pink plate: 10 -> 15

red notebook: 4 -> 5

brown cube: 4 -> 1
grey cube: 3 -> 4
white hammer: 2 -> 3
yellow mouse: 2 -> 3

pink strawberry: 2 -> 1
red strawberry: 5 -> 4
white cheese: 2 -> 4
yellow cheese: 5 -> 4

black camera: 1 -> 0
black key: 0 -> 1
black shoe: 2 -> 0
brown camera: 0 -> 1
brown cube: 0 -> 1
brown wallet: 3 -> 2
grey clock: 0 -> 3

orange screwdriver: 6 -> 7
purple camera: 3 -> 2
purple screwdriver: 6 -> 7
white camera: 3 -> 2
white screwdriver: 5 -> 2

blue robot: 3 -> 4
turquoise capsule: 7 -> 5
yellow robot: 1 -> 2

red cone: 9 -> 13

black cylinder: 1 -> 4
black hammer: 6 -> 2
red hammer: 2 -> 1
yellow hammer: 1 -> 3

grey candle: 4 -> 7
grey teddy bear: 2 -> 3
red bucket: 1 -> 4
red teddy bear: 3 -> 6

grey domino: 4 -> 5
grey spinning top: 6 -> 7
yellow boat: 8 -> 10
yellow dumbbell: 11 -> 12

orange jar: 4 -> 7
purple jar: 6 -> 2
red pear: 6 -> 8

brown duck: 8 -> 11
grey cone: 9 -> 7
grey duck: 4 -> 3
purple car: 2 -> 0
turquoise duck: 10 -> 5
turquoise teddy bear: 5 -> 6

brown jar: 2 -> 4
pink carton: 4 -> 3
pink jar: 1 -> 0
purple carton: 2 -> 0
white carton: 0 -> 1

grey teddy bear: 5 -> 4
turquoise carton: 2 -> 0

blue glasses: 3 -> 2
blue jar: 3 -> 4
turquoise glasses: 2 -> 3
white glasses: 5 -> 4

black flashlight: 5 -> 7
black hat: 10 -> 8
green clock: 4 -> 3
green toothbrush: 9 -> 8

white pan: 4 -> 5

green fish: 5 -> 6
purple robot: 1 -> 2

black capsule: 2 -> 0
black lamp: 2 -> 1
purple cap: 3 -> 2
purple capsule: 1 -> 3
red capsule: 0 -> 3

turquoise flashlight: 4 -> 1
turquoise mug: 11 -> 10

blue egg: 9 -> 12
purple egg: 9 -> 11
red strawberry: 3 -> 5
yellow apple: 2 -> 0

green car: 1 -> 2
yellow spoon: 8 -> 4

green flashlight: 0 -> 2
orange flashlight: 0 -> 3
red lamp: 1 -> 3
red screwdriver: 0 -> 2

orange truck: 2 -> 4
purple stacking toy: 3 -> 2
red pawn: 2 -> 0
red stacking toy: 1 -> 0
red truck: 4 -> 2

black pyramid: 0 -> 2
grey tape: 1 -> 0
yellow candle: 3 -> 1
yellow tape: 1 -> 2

--------

Exercise brief:
Select, from the listing, all lines that include the word "white".

Answer below:
white hammer: 2 -> 3
white cheese: 2 -> 4
white camera: 3 -> 2
white screwdriver: 5 -> 2
white carton: 0 -> 1
white glasses: 5 -> 4
white pan: 4 -> 5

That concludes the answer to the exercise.